• [RECORDS SHOWN]:

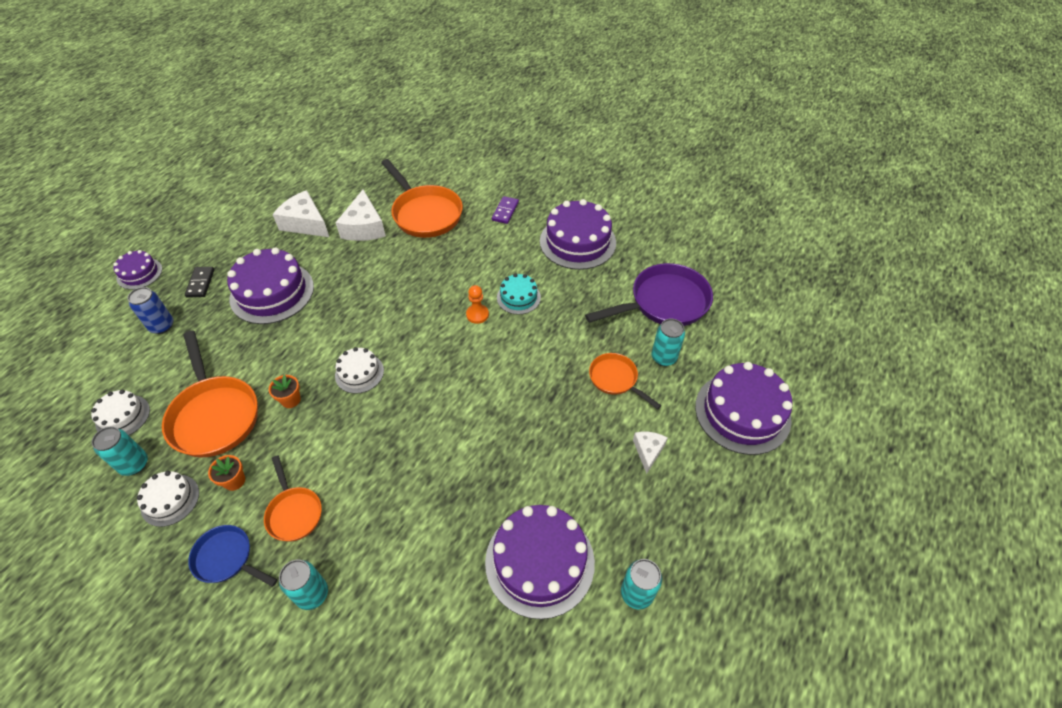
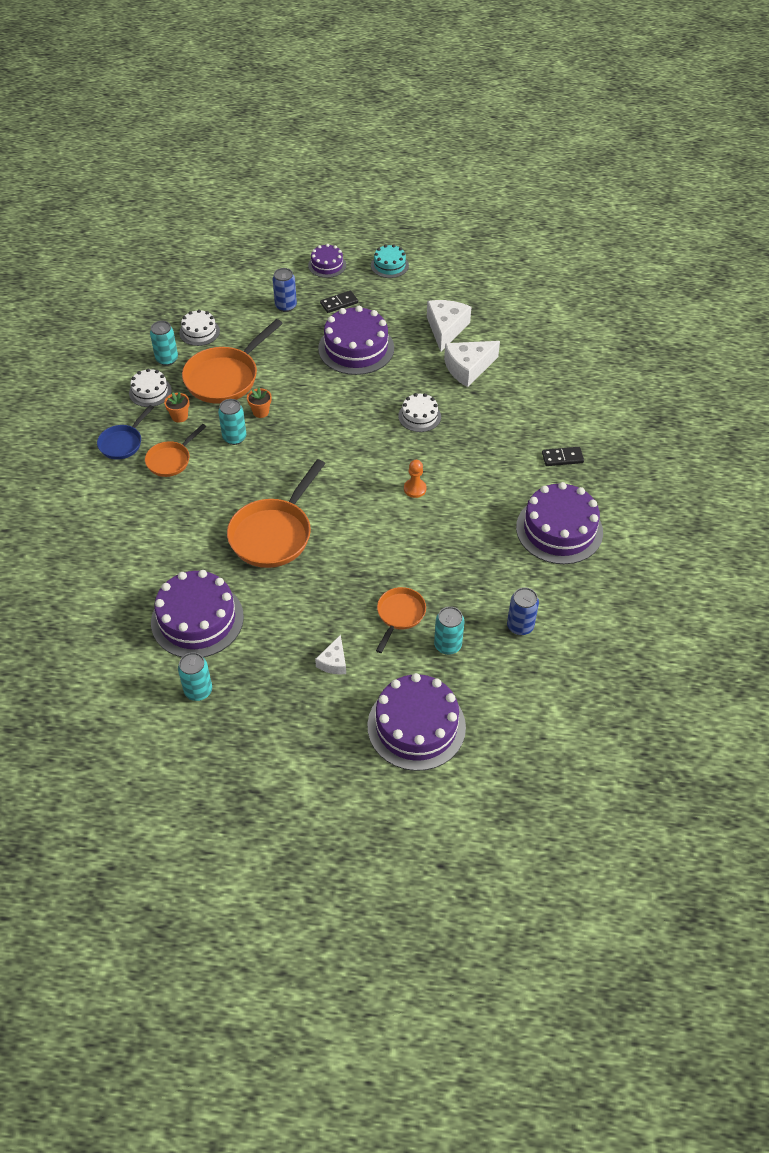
camera: 65 degrees right, 0 degrees up
(227, 558) = (123, 443): blue pan -> blue pan turned 150 degrees counterclockwise
(312, 594) = (117, 499): turquoise can -> turquoise can (234, 438)
(359, 373) = (307, 439): white cake -> white cake (419, 416)
(425, 213) = (516, 401): orange pan -> orange pan (274, 534)
(505, 211) = (562, 458): purple domino -> black domino
(518, 297) = (454, 510): turquoise cake -> turquoise cake (389, 265)
(648, 451) = (334, 662): white cheese -> white cheese turned 120 degrees clockwise
(664, 303) = (520, 626): purple pan -> blue can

• [REQUEST]: When you copy the records above, keep every word exact and leave out the pictures they contain.

• [RESULT]:
camera: 65 degrees right, 0 degrees up
(227, 558) = (123, 443): blue pan -> blue pan turned 150 degrees counterclockwise
(312, 594) = (117, 499): turquoise can -> turquoise can (234, 438)
(359, 373) = (307, 439): white cake -> white cake (419, 416)
(425, 213) = (516, 401): orange pan -> orange pan (274, 534)
(505, 211) = (562, 458): purple domino -> black domino
(518, 297) = (454, 510): turquoise cake -> turquoise cake (389, 265)
(648, 451) = (334, 662): white cheese -> white cheese turned 120 degrees clockwise
(664, 303) = (520, 626): purple pan -> blue can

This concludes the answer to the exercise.